[Scene change data]
□ □ □ □ □ □ □
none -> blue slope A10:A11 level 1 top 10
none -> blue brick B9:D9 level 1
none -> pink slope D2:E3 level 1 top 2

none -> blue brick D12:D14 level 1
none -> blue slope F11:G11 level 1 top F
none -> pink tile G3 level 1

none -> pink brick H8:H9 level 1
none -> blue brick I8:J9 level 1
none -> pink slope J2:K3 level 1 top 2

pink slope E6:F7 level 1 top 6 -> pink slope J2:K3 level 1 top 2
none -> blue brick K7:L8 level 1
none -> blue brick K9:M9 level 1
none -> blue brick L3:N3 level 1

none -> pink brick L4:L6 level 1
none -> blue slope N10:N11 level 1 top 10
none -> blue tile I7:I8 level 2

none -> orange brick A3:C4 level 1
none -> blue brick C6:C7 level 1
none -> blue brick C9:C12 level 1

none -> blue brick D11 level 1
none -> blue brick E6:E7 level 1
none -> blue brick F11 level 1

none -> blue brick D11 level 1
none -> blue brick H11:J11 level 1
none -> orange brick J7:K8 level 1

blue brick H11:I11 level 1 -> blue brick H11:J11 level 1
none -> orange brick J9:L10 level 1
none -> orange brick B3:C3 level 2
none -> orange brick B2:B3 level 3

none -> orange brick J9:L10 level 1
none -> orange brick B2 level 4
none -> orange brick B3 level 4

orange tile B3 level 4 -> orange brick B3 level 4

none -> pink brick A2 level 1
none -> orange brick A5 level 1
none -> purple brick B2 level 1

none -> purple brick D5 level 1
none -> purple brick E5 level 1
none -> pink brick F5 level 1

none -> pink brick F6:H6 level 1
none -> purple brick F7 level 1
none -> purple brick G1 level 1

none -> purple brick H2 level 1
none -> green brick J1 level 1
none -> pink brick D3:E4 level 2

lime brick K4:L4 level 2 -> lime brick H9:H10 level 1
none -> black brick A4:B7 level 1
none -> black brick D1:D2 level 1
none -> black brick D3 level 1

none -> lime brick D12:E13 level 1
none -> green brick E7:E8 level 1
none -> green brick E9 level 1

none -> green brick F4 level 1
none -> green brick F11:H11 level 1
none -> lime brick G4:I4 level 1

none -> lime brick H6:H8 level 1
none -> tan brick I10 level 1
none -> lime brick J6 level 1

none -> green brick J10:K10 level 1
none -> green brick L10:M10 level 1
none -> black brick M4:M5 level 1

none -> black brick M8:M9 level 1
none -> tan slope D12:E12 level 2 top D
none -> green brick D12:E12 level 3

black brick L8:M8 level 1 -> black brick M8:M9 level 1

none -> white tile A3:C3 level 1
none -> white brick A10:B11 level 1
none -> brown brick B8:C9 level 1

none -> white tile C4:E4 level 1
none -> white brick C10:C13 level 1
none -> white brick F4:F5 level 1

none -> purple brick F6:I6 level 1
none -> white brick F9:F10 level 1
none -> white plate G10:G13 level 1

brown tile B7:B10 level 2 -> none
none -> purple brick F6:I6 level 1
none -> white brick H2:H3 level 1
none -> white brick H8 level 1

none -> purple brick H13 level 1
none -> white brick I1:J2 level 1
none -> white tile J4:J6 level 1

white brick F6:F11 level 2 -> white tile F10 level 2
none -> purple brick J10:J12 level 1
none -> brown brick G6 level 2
□ □ □ □ □ □ □
*AIM OF THE TASK*. Repeat word for word the lines above that run from the line containing "none -> blue brick C6:C7 level 1" through the line containing "none -> tan slope D12:E12 level 2 top D", both ends included, and nothing else.

*RESPONSE TO THE TASK*.
none -> blue brick C6:C7 level 1
none -> blue brick C9:C12 level 1

none -> blue brick D11 level 1
none -> blue brick E6:E7 level 1
none -> blue brick F11 level 1

none -> blue brick D11 level 1
none -> blue brick H11:J11 level 1
none -> orange brick J7:K8 level 1

blue brick H11:I11 level 1 -> blue brick H11:J11 level 1
none -> orange brick J9:L10 level 1
none -> orange brick B3:C3 level 2
none -> orange brick B2:B3 level 3

none -> orange brick J9:L10 level 1
none -> orange brick B2 level 4
none -> orange brick B3 level 4

orange tile B3 level 4 -> orange brick B3 level 4

none -> pink brick A2 level 1
none -> orange brick A5 level 1
none -> purple brick B2 level 1

none -> purple brick D5 level 1
none -> purple brick E5 level 1
none -> pink brick F5 level 1

none -> pink brick F6:H6 level 1
none -> purple brick F7 level 1
none -> purple brick G1 level 1

none -> purple brick H2 level 1
none -> green brick J1 level 1
none -> pink brick D3:E4 level 2

lime brick K4:L4 level 2 -> lime brick H9:H10 level 1
none -> black brick A4:B7 level 1
none -> black brick D1:D2 level 1
none -> black brick D3 level 1

none -> lime brick D12:E13 level 1
none -> green brick E7:E8 level 1
none -> green brick E9 level 1

none -> green brick F4 level 1
none -> green brick F11:H11 level 1
none -> lime brick G4:I4 level 1

none -> lime brick H6:H8 level 1
none -> tan brick I10 level 1
none -> lime brick J6 level 1

none -> green brick J10:K10 level 1
none -> green brick L10:M10 level 1
none -> black brick M4:M5 level 1

none -> black brick M8:M9 level 1
none -> tan slope D12:E12 level 2 top D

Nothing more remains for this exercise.